▶ **Material supplied**:
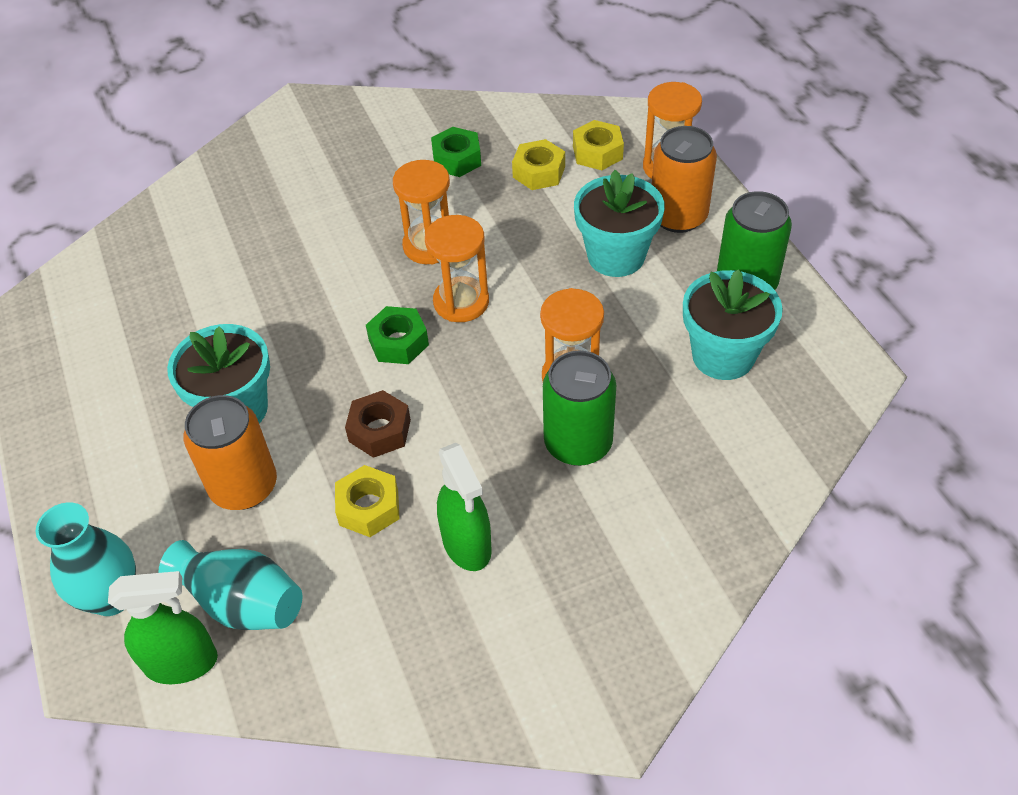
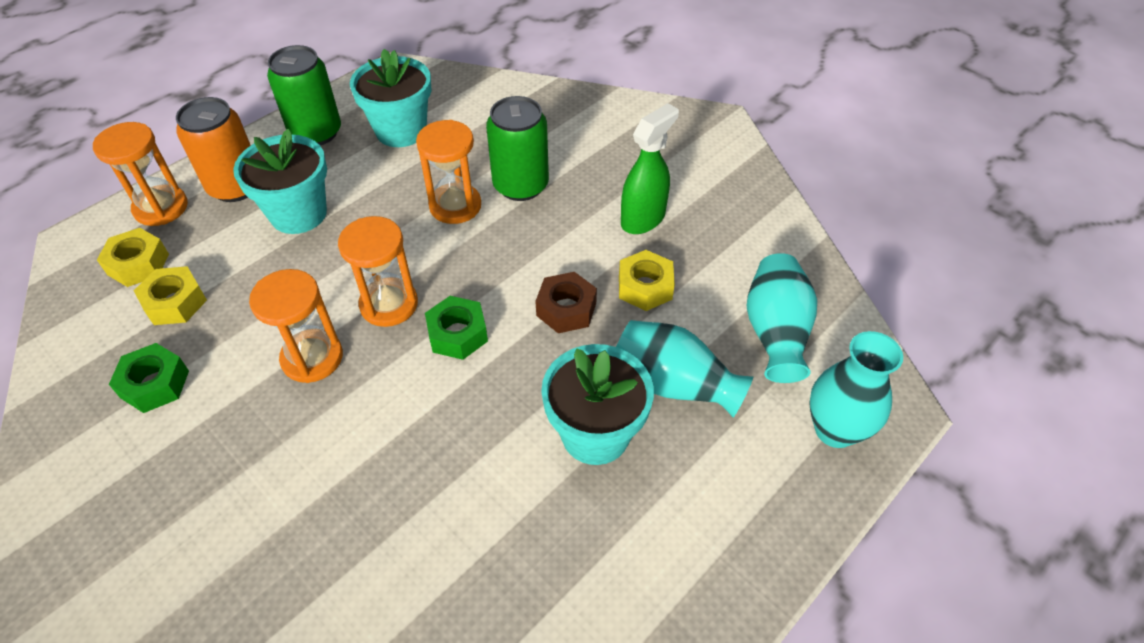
camera: 115 degrees left, 0 degrees up
(182, 663) = (846, 348): green spray bottle -> none
(244, 486) = (674, 384): orange can -> turquoise vase

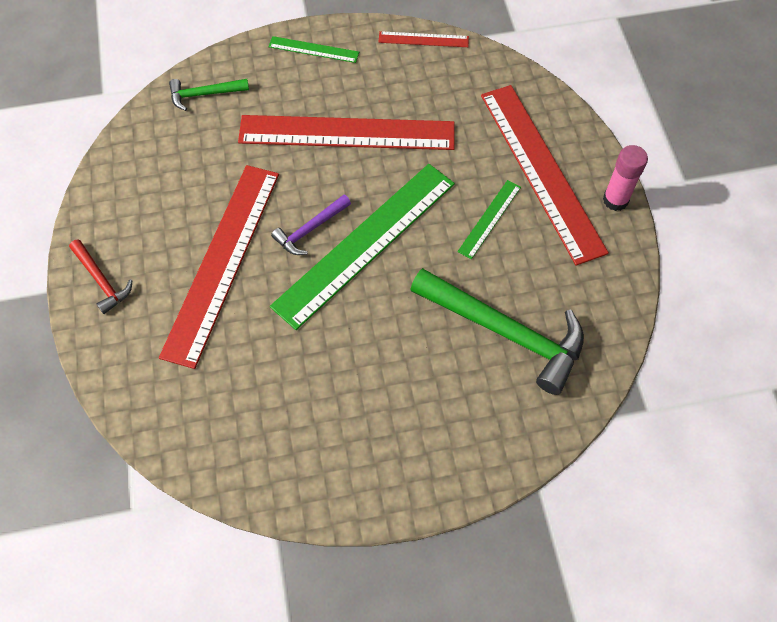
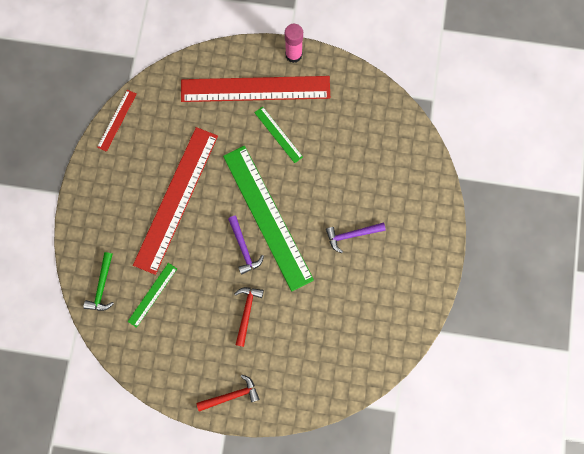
camera: 70 degrees left, 15 degrees up
(222, 261) = (246, 312): red ruler -> red hammer
(313, 49) = (93, 198): green ruler -> green ruler (152, 294)
(382, 360) = (352, 235): none -> purple hammer
(505, 332) = (359, 156): green hammer -> none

▶ **Task objective**:
The answer must be the lines above from the line that contains "(244, 486) = (674, 384): orange" to the final line of the data, word for word, with no pictures.

▶ **Written answer**:
(244, 486) = (674, 384): orange can -> turquoise vase

camera: 70 degrees left, 15 degrees up
(222, 261) = (246, 312): red ruler -> red hammer
(313, 49) = (93, 198): green ruler -> green ruler (152, 294)
(382, 360) = (352, 235): none -> purple hammer
(505, 332) = (359, 156): green hammer -> none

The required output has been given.